# [Your assignment]
Exclude the images and repeat all remaining entries exactly.

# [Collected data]
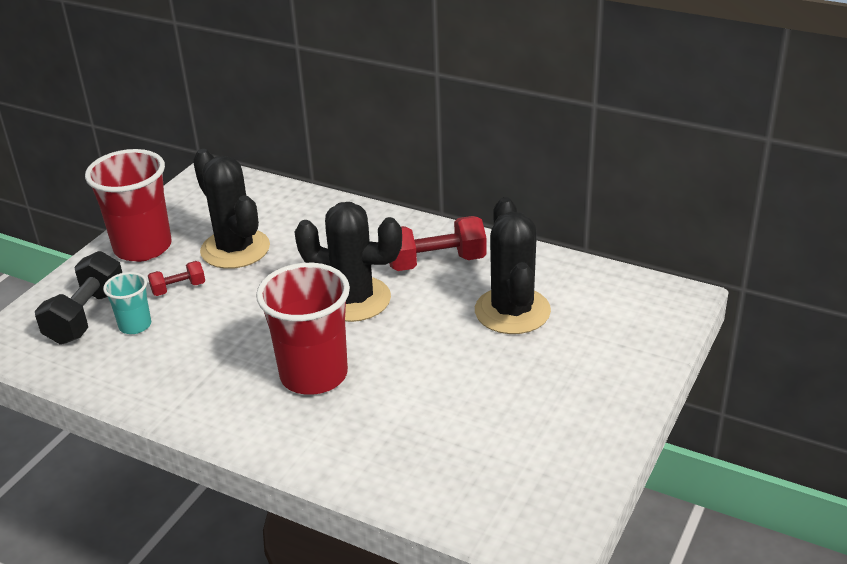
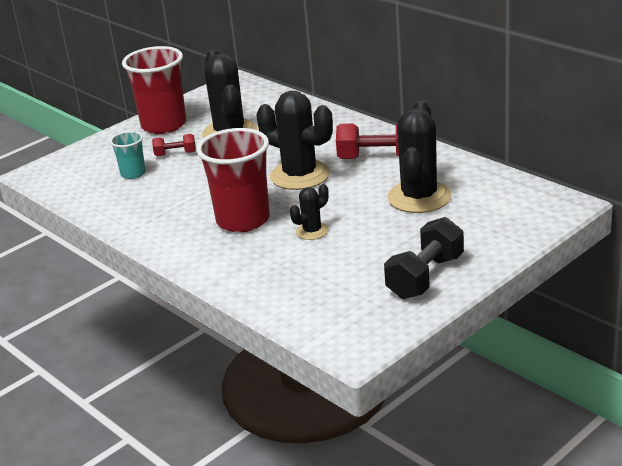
camera: 20 degrees right, 5 degrees down
(86, 316) = (103, 164): black dumbbell -> black dumbbell (425, 277)
(408, 378) = (312, 231): none -> black cactus

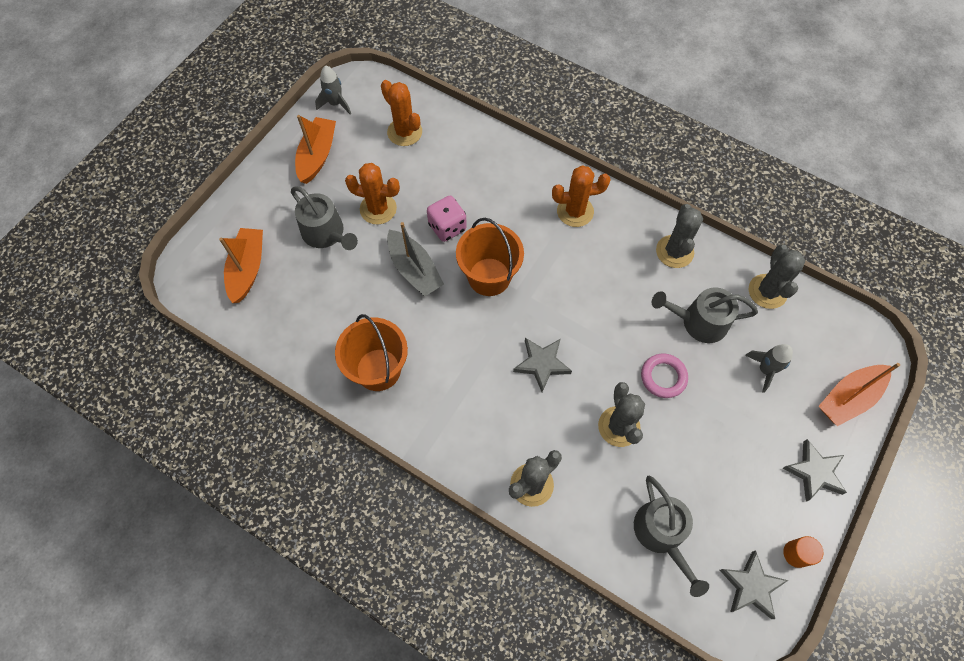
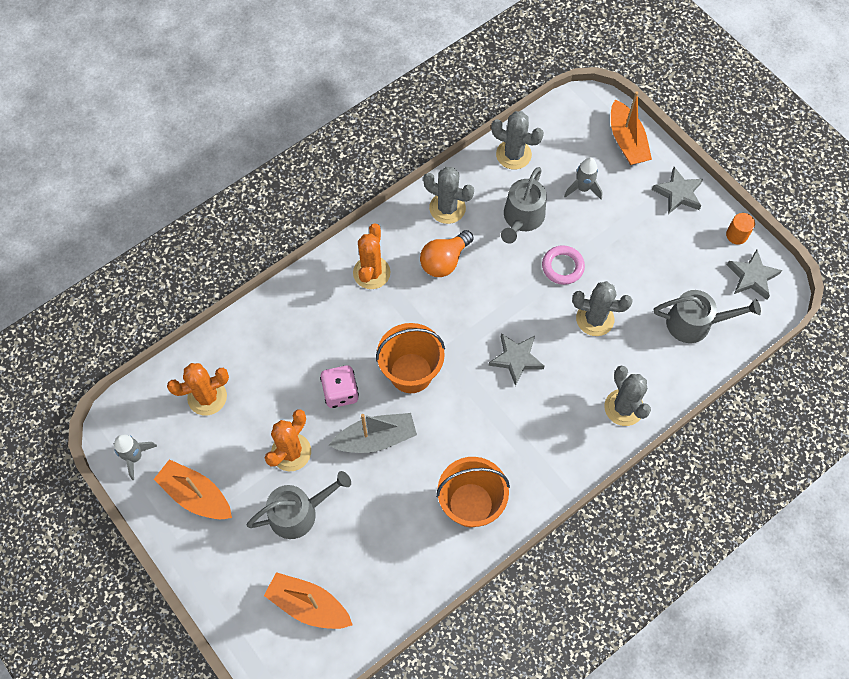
camera: 70 degrees left, 0 degrees up
(616, 267) = (444, 261): none -> orange light bulb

# [Solution]
camera: 20 degrees right, 5 degrees down
(86, 316) = (103, 164): black dumbbell -> black dumbbell (425, 277)
(408, 378) = (312, 231): none -> black cactus

camera: 70 degrees left, 0 degrees up
(616, 267) = (444, 261): none -> orange light bulb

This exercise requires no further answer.